**Your goal**
Within the entries below, please retype exactly the lines starting with the line that has "R3: none -> 33k (BUF, INV)" and going on through the line that has "SW201: none -> button (GND, RESET)", but not the pictures.

**Source data**
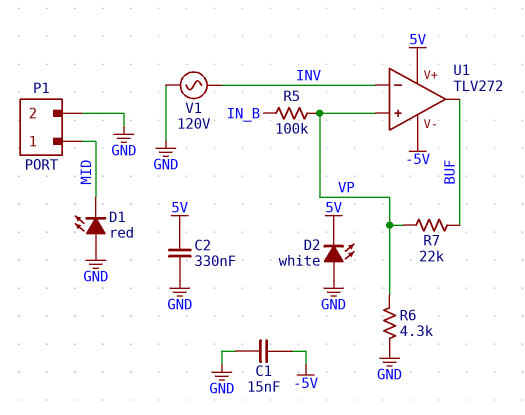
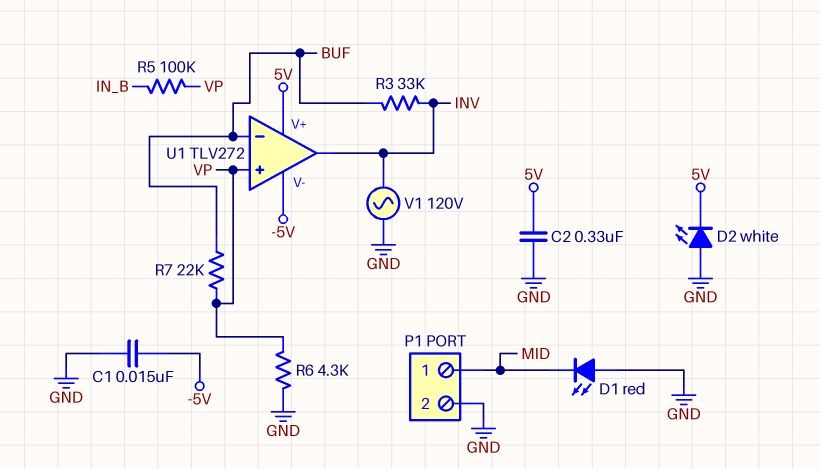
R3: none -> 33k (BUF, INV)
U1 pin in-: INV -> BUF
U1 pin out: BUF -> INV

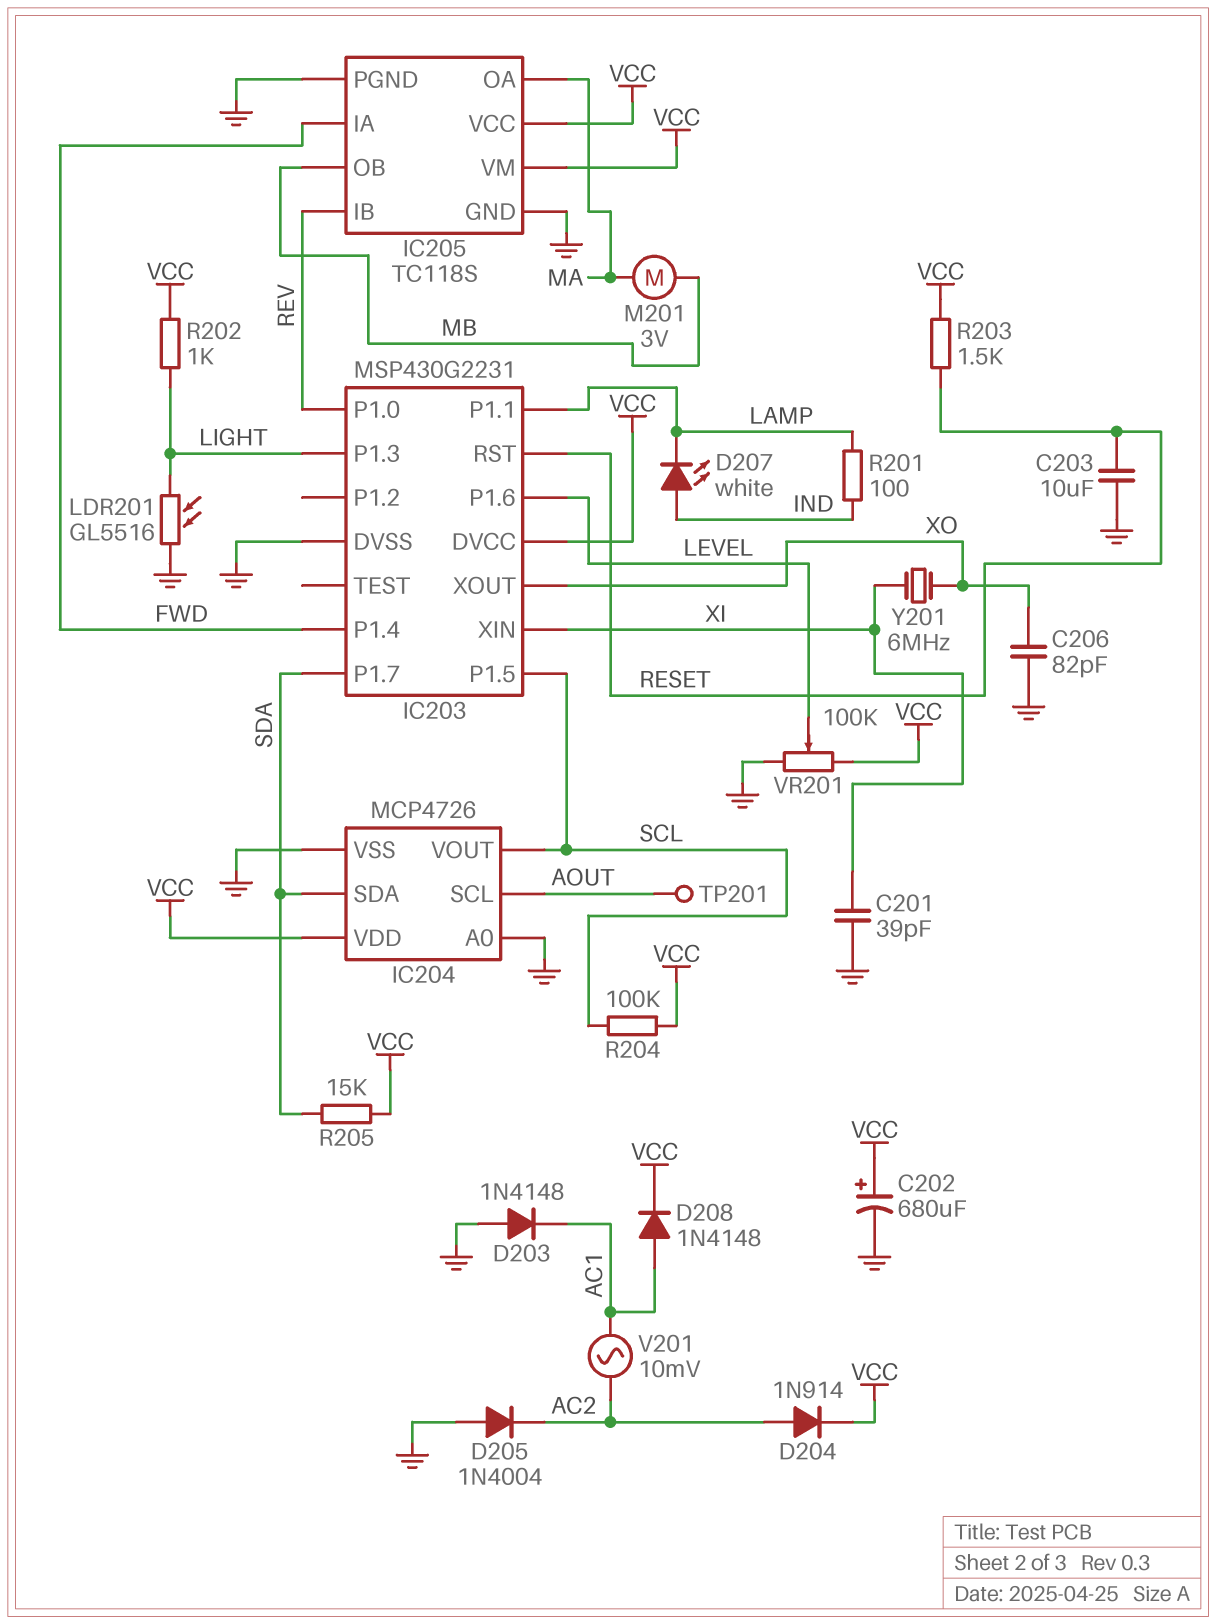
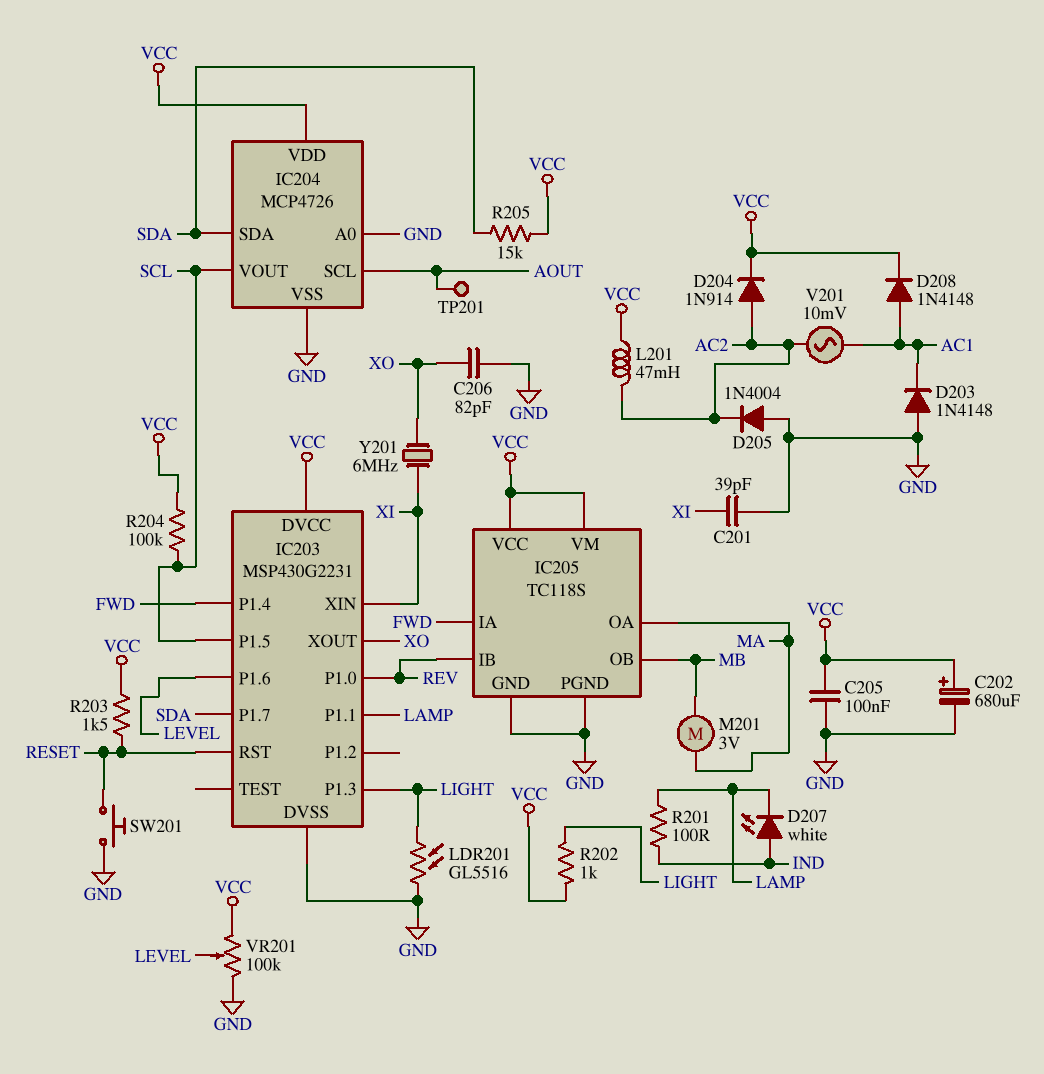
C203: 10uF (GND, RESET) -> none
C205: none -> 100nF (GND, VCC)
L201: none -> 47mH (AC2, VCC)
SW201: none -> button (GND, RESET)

...

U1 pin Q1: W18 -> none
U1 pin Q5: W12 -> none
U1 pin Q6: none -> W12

==

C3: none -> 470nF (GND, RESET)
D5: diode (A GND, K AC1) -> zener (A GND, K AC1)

**Written solution**
R3: none -> 33k (BUF, INV)
U1 pin in-: INV -> BUF
U1 pin out: BUF -> INV

C203: 10uF (GND, RESET) -> none
C205: none -> 100nF (GND, VCC)
L201: none -> 47mH (AC2, VCC)
SW201: none -> button (GND, RESET)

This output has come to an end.